WORK TO BE COMPLETED: Return every line of the records below verbatim, with no pictures in the copy.

PROVIDED MATERIAL:

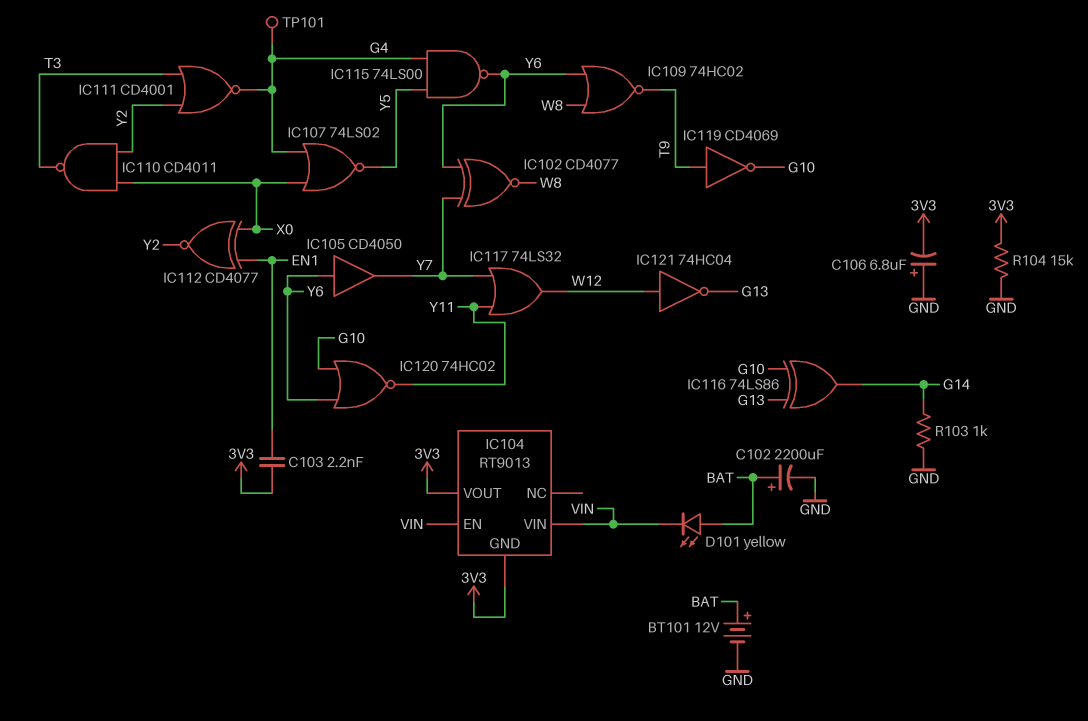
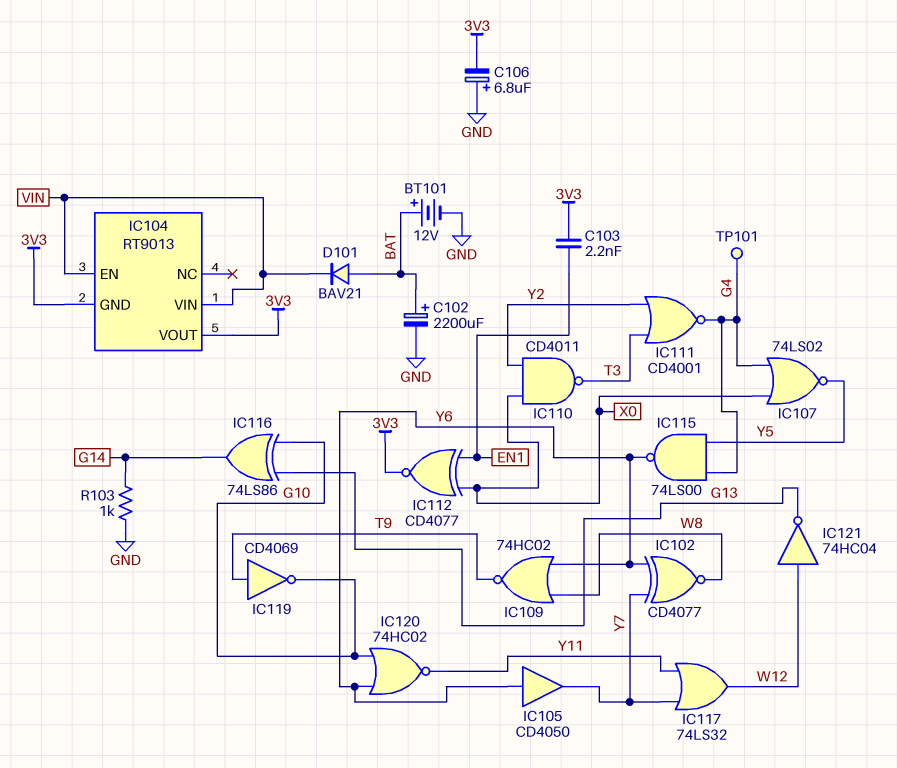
D101: LED yellow (A BAT, K VIN) -> diode BAV21 (A BAT, K VIN)
IC112: XNOR CD4077 (in EN1, in X0, out Y2) -> XNOR CD4077 (in EN1, in X0, out 3V3)
R104: 15k (3V3, GND) -> none

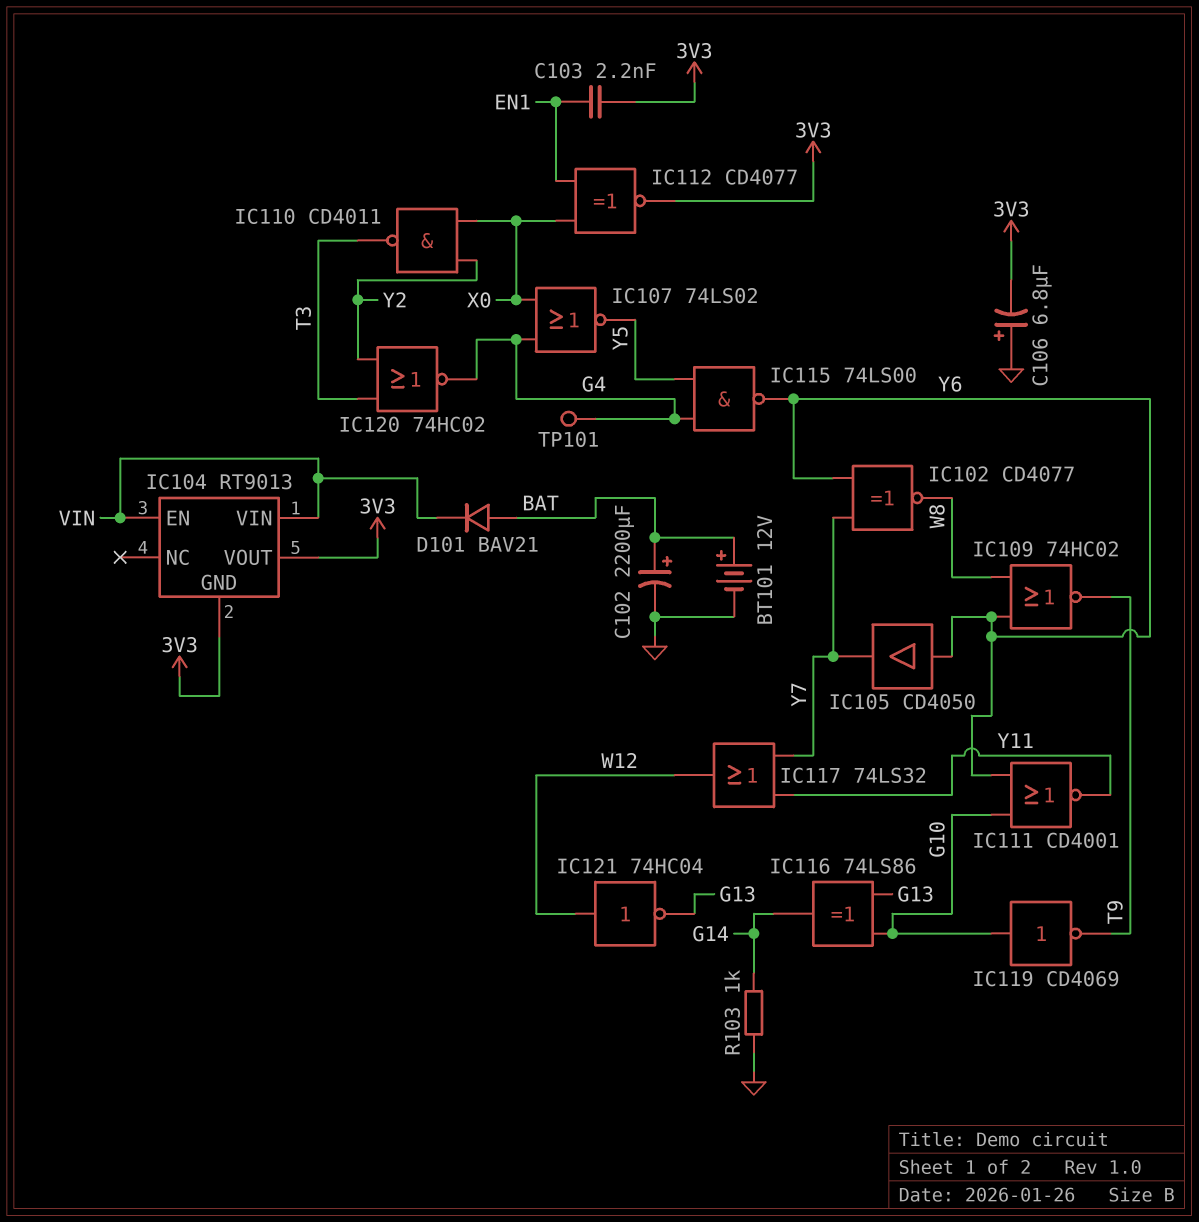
IC111: NOR CD4001 (in T3, in Y2, out G4) -> NOR CD4001 (in G10, in Y6, out Y11)
IC119: NOT CD4069 (in T9, out G10) -> NOT CD4069 (in G10, out T9)
IC120: NOR 74HC02 (in G10, in Y6, out Y11) -> NOR 74HC02 (in T3, in Y2, out G4)

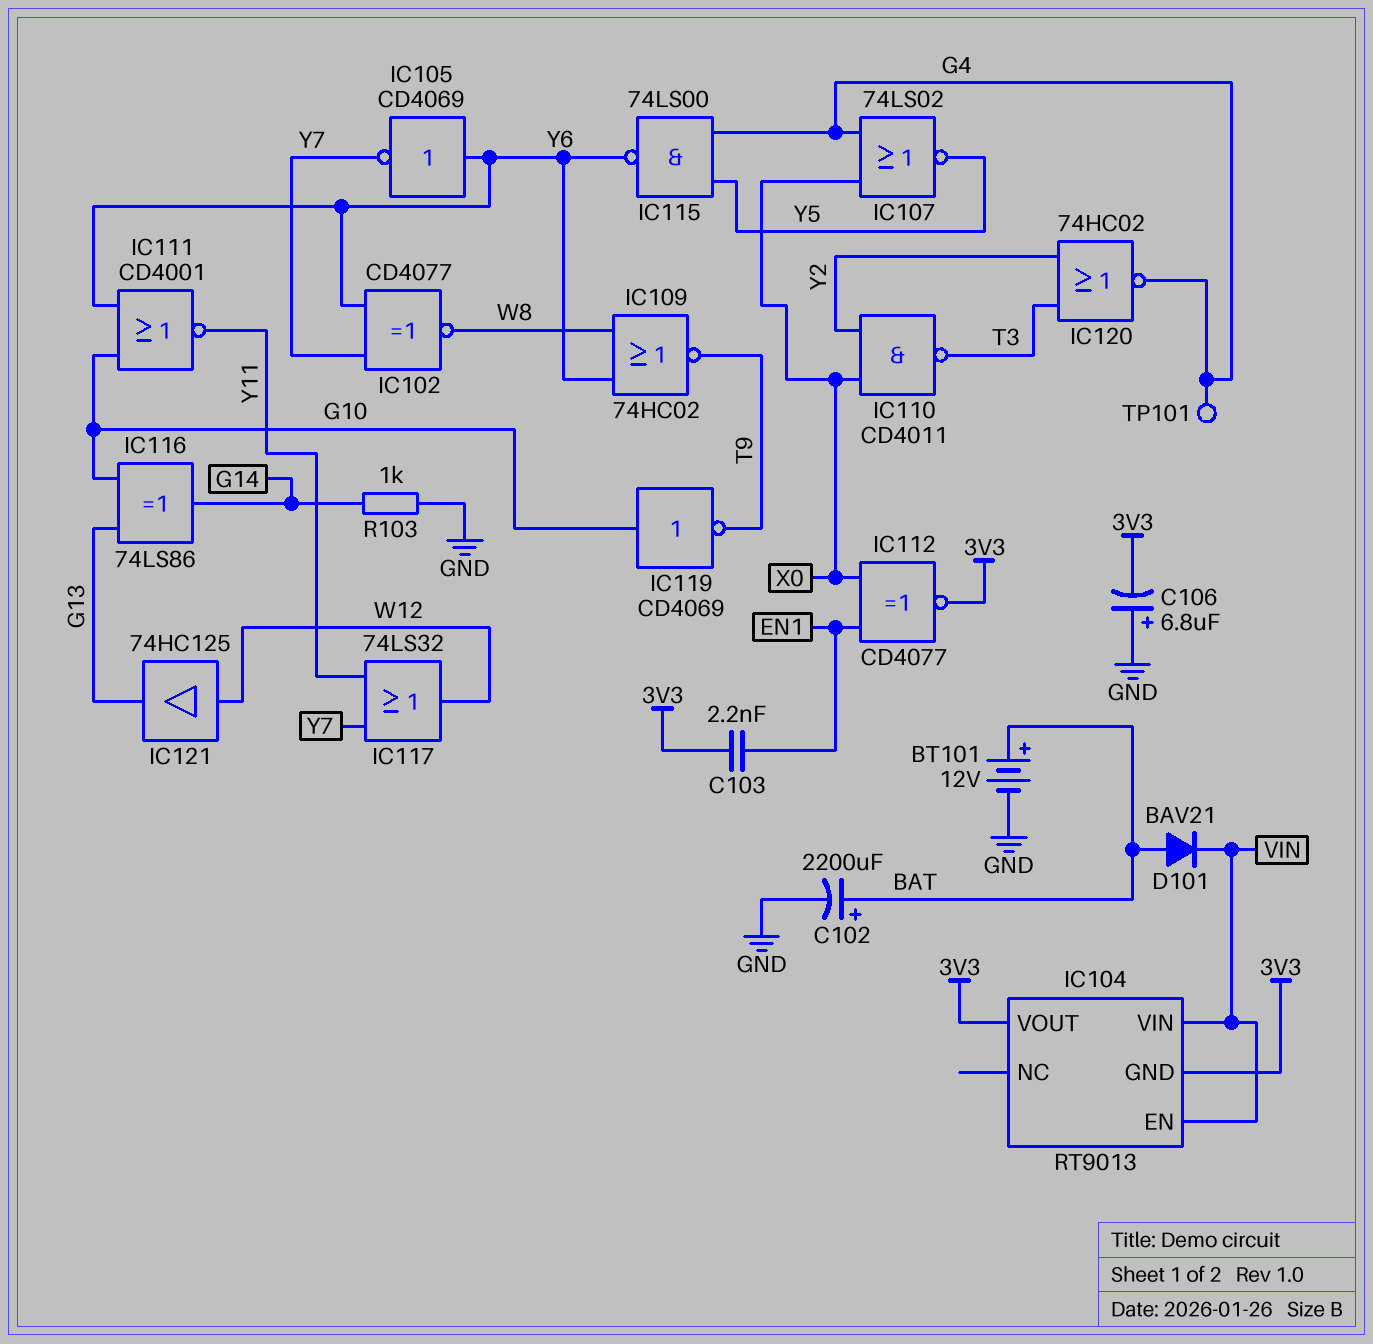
IC105: buffer CD4050 (in Y6, out Y7) -> NOT CD4069 (in Y6, out Y7)
IC121: NOT 74HC04 (in W12, out G13) -> buffer 74HC125 (in W12, out G13)

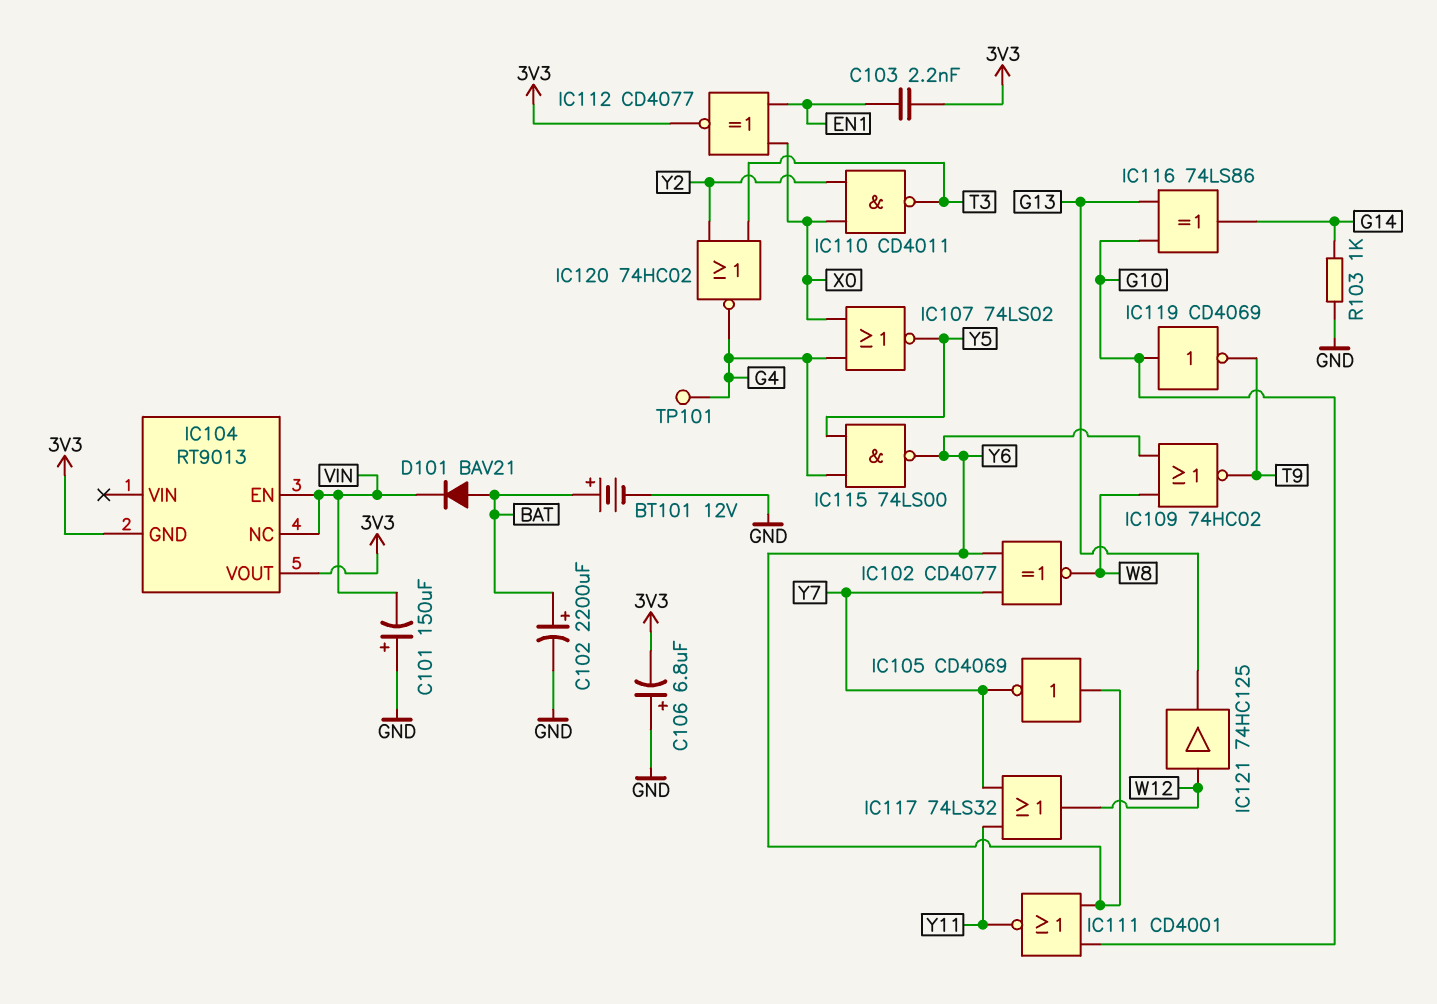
C101: none -> 150uF (plus GND, minus VIN)
IC104 pin NC: none -> VIN
IC104 pin VIN: VIN -> none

RESPONSE:
D101: LED yellow (A BAT, K VIN) -> diode BAV21 (A BAT, K VIN)
IC112: XNOR CD4077 (in EN1, in X0, out Y2) -> XNOR CD4077 (in EN1, in X0, out 3V3)
R104: 15k (3V3, GND) -> none

IC111: NOR CD4001 (in T3, in Y2, out G4) -> NOR CD4001 (in G10, in Y6, out Y11)
IC119: NOT CD4069 (in T9, out G10) -> NOT CD4069 (in G10, out T9)
IC120: NOR 74HC02 (in G10, in Y6, out Y11) -> NOR 74HC02 (in T3, in Y2, out G4)

IC105: buffer CD4050 (in Y6, out Y7) -> NOT CD4069 (in Y6, out Y7)
IC121: NOT 74HC04 (in W12, out G13) -> buffer 74HC125 (in W12, out G13)

C101: none -> 150uF (plus GND, minus VIN)
IC104 pin NC: none -> VIN
IC104 pin VIN: VIN -> none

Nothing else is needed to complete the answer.